Repeat exactly, and only, the lines below starting at the line that contains "black star [333,95,395,144] -> none" and ending at the line that contains "turquoise glue stick", inclusive of both.

_Extracted records_
------------

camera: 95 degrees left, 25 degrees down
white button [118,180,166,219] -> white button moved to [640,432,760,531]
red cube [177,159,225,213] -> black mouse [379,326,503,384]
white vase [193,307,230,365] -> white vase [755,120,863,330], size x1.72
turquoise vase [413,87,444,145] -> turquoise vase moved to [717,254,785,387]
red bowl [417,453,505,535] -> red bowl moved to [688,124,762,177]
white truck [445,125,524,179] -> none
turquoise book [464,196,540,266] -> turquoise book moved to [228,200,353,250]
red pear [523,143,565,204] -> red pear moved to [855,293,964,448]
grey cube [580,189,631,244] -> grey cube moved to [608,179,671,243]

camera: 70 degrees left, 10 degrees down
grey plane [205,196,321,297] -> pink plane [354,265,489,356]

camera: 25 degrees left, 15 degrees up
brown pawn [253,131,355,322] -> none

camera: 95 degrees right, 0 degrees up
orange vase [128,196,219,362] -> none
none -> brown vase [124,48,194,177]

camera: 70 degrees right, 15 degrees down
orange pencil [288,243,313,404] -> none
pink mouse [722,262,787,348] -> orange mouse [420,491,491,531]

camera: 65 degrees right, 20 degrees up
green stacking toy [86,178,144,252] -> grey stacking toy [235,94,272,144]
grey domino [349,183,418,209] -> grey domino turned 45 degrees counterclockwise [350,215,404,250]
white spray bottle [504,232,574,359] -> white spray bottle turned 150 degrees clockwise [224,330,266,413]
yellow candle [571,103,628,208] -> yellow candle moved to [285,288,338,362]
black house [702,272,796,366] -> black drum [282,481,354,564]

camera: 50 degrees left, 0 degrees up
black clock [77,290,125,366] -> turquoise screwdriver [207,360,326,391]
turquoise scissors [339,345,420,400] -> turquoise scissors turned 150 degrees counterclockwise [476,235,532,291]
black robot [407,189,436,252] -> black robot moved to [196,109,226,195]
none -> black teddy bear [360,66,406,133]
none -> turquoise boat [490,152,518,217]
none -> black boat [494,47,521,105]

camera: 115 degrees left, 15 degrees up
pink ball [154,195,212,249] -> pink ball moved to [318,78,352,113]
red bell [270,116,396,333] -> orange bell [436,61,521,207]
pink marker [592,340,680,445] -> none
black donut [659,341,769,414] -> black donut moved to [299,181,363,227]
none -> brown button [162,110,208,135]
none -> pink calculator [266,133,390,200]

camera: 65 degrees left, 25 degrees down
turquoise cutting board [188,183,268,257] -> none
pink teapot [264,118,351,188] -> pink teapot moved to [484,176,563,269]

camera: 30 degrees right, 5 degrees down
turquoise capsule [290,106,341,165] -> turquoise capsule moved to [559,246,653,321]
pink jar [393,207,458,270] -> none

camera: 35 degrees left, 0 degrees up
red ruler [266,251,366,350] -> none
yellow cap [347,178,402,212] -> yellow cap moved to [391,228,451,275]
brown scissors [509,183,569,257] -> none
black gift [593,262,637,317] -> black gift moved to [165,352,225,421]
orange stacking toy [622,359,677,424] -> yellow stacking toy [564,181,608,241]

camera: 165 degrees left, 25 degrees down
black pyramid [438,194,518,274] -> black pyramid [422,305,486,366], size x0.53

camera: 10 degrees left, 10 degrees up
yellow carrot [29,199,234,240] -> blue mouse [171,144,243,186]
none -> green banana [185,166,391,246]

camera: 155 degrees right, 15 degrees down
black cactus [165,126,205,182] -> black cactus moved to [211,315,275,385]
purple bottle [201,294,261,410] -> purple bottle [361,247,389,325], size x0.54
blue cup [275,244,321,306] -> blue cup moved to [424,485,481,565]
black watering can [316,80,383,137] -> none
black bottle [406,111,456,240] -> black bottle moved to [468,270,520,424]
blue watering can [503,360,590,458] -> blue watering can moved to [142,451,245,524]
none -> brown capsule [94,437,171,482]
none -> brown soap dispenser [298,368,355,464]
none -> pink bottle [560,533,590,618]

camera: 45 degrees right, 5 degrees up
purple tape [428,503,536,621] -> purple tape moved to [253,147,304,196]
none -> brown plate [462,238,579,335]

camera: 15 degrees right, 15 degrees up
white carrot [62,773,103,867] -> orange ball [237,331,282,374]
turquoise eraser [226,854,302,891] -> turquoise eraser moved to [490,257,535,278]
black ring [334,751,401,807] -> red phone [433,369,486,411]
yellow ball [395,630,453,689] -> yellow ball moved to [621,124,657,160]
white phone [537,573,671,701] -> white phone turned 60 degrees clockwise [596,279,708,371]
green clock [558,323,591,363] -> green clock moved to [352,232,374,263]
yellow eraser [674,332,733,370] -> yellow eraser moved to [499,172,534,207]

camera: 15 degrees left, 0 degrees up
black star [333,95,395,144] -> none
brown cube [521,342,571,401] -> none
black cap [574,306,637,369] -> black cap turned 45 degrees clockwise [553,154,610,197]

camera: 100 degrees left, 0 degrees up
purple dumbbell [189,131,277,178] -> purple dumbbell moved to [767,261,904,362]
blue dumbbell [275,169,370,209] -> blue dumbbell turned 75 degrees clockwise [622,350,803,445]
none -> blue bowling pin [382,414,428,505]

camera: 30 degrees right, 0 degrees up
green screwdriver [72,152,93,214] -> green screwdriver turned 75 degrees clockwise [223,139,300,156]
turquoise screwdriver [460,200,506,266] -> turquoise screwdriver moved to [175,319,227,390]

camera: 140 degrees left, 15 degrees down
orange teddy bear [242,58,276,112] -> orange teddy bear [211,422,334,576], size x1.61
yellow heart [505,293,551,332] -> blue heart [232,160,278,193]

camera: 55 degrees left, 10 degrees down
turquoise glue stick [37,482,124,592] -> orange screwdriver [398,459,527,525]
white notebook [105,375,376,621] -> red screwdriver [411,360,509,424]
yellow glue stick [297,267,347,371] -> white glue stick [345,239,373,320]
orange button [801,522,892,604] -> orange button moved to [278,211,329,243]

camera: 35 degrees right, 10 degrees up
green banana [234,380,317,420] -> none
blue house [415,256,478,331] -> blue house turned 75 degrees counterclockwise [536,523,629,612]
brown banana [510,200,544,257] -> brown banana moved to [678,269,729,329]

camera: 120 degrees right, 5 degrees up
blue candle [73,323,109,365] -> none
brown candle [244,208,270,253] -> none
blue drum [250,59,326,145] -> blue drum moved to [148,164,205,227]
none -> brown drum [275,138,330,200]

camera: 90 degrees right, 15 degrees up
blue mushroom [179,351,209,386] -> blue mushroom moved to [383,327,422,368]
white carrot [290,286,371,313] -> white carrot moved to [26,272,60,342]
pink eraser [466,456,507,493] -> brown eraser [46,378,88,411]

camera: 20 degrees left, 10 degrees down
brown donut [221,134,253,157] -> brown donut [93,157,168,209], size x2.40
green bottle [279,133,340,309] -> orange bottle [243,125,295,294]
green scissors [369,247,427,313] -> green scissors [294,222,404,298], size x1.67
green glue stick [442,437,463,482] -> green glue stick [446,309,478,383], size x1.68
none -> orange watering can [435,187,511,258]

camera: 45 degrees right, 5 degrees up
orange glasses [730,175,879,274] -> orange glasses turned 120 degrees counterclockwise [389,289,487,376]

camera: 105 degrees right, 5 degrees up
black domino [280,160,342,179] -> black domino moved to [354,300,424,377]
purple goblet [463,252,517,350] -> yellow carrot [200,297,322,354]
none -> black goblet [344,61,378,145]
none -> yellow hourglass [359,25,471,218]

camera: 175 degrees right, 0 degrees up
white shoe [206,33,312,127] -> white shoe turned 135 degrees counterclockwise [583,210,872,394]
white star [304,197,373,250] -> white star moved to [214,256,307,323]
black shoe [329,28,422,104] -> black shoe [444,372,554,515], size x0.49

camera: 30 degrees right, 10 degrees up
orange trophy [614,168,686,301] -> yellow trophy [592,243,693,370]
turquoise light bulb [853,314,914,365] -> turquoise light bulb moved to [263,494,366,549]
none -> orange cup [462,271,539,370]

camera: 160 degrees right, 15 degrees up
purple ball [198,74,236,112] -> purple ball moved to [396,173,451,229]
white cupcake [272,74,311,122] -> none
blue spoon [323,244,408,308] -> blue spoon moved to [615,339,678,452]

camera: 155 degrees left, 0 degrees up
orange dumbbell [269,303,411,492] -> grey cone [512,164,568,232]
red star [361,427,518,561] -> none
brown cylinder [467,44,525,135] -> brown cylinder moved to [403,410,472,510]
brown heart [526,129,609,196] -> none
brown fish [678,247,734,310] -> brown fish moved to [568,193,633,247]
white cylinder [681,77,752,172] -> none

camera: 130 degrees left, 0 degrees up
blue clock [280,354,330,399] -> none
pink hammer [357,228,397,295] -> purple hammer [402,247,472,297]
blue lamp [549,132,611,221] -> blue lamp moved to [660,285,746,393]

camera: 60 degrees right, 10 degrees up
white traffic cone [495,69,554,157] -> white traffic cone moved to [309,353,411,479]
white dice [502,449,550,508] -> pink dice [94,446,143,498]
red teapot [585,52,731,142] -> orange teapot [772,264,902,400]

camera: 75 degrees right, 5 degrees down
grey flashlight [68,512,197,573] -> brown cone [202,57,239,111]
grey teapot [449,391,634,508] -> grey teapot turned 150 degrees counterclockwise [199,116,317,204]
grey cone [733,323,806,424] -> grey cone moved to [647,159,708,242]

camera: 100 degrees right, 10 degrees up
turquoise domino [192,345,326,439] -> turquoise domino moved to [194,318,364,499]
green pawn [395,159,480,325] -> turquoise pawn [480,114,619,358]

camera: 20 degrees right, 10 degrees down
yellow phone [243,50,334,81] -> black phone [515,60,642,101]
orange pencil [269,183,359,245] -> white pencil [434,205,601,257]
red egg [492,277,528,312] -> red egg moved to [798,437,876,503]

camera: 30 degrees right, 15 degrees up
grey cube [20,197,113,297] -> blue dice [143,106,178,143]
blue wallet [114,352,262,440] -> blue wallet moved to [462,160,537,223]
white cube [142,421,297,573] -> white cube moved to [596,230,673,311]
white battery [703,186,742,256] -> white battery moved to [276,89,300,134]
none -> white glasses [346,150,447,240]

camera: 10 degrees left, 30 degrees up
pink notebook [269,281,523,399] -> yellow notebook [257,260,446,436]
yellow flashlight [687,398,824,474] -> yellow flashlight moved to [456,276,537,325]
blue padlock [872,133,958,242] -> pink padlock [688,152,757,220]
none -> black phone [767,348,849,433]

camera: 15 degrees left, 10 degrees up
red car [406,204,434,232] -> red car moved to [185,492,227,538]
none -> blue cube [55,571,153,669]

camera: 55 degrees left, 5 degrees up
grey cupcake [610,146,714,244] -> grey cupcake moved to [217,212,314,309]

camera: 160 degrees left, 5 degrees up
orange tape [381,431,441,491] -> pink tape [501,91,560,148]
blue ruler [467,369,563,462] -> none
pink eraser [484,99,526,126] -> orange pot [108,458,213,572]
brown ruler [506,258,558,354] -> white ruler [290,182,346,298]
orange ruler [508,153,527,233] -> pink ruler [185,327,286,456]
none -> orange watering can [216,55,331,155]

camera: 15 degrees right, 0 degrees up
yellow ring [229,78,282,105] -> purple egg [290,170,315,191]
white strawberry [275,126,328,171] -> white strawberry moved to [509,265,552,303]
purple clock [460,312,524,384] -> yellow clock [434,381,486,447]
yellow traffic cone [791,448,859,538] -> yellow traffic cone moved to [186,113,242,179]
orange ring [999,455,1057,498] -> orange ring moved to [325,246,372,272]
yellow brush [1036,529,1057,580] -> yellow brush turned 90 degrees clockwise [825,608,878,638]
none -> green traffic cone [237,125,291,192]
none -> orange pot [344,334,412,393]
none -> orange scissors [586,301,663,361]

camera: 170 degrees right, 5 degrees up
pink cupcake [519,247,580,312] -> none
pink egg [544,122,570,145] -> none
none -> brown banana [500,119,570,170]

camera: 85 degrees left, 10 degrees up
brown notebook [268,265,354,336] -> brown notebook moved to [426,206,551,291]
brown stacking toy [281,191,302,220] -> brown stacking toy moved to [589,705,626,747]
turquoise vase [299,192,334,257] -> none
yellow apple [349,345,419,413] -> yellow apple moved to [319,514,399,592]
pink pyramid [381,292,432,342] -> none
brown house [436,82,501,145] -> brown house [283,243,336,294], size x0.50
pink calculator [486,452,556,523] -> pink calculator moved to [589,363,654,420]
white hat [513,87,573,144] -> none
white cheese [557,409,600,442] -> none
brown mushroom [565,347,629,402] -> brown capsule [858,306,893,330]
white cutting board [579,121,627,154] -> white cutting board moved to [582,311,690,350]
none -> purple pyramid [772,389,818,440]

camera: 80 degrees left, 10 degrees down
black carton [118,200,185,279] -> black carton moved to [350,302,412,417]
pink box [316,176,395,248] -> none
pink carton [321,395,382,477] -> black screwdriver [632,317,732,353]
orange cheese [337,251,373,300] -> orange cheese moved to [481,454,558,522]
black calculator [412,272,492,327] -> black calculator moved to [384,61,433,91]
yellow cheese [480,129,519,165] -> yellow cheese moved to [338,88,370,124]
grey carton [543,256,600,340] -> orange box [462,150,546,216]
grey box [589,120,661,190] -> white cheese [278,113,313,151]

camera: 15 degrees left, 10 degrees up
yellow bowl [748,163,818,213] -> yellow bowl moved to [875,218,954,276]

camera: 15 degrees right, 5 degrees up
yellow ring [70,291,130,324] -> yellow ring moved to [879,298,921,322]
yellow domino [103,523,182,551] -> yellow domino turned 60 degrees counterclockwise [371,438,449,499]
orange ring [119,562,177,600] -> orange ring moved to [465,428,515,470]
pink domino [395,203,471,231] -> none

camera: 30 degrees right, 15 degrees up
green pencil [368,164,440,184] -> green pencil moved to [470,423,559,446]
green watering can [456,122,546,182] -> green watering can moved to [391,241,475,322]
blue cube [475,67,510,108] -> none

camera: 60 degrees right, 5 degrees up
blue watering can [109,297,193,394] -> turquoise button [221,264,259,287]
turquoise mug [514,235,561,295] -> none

------------

_TASK ANSWER_
black star [333,95,395,144] -> none
brown cube [521,342,571,401] -> none
black cap [574,306,637,369] -> black cap turned 45 degrees clockwise [553,154,610,197]

camera: 100 degrees left, 0 degrees up
purple dumbbell [189,131,277,178] -> purple dumbbell moved to [767,261,904,362]
blue dumbbell [275,169,370,209] -> blue dumbbell turned 75 degrees clockwise [622,350,803,445]
none -> blue bowling pin [382,414,428,505]

camera: 30 degrees right, 0 degrees up
green screwdriver [72,152,93,214] -> green screwdriver turned 75 degrees clockwise [223,139,300,156]
turquoise screwdriver [460,200,506,266] -> turquoise screwdriver moved to [175,319,227,390]

camera: 140 degrees left, 15 degrees down
orange teddy bear [242,58,276,112] -> orange teddy bear [211,422,334,576], size x1.61
yellow heart [505,293,551,332] -> blue heart [232,160,278,193]

camera: 55 degrees left, 10 degrees down
turquoise glue stick [37,482,124,592] -> orange screwdriver [398,459,527,525]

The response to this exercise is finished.